Task input:

# # #

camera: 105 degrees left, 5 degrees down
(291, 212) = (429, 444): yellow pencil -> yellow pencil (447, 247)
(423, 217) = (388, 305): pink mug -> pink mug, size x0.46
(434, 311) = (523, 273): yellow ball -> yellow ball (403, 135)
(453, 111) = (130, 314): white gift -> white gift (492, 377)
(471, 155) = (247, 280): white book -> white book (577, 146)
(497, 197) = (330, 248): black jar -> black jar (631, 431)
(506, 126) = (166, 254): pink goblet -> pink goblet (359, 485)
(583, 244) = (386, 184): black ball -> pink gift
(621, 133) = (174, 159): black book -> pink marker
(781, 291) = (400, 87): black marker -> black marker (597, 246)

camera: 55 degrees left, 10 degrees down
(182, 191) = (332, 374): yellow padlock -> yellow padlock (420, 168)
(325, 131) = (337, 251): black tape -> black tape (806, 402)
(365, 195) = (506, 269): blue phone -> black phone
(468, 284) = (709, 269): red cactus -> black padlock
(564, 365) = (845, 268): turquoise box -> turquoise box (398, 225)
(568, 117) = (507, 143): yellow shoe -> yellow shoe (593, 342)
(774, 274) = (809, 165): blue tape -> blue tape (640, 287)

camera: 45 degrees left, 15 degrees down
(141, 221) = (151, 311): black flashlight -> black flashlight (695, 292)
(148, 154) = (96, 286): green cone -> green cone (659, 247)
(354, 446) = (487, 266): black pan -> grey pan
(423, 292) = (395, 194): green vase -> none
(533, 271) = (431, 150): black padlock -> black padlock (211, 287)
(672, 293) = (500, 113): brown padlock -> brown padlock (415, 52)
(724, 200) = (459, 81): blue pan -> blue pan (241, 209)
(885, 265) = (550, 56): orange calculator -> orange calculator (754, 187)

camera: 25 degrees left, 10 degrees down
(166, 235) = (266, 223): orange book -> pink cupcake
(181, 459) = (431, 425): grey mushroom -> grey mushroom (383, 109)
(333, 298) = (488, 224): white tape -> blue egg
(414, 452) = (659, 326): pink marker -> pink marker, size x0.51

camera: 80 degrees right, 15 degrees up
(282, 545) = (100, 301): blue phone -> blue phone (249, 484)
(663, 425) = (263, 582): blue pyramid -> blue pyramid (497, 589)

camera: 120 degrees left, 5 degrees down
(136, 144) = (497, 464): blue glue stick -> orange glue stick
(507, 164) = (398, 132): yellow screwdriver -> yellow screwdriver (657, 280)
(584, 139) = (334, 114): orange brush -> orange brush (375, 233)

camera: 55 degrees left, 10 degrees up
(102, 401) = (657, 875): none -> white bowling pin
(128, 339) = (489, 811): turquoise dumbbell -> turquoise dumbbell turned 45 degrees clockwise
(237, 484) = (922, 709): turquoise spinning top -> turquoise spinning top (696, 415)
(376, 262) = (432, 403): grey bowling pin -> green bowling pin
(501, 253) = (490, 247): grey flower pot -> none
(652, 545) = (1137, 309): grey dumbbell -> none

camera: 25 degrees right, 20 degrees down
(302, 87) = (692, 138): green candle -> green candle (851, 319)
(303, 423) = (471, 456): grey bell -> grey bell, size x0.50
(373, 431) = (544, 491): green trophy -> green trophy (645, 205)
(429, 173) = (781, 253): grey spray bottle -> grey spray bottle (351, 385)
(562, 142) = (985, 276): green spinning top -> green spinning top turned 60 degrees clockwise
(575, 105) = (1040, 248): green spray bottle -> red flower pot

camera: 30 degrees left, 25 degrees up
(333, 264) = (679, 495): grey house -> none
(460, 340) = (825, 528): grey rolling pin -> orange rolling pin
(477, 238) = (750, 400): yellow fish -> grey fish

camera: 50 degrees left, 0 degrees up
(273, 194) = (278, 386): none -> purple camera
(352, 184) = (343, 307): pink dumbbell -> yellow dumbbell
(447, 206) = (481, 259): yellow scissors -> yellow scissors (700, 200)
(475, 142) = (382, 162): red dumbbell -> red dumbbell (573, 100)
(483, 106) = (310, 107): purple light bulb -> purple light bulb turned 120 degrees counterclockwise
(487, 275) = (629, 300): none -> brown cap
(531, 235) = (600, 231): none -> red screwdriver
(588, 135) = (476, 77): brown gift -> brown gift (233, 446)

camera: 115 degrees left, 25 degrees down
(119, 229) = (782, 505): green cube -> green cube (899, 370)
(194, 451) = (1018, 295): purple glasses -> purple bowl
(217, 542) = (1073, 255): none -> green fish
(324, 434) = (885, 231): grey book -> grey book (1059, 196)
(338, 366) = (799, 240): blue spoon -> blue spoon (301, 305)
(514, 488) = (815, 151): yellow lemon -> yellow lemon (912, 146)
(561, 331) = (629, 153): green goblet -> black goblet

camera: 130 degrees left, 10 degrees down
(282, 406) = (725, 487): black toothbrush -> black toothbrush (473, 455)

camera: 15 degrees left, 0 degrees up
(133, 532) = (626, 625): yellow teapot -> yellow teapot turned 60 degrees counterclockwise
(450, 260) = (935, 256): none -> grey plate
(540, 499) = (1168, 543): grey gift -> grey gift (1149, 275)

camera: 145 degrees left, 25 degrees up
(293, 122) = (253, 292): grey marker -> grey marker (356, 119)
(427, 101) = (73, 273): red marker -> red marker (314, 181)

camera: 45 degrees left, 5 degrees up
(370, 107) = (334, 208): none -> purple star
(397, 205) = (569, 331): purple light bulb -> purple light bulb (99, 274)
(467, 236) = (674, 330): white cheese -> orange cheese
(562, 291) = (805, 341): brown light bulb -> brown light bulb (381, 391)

# # #

Look above for the line containing "(533, 271) = (431, 150): black". Output from there through the line containing "(333, 298) = (488, 224): white", exactly and inclusively.

Response to this exercise:
(533, 271) = (431, 150): black padlock -> black padlock (211, 287)
(672, 293) = (500, 113): brown padlock -> brown padlock (415, 52)
(724, 200) = (459, 81): blue pan -> blue pan (241, 209)
(885, 265) = (550, 56): orange calculator -> orange calculator (754, 187)

camera: 25 degrees left, 10 degrees down
(166, 235) = (266, 223): orange book -> pink cupcake
(181, 459) = (431, 425): grey mushroom -> grey mushroom (383, 109)
(333, 298) = (488, 224): white tape -> blue egg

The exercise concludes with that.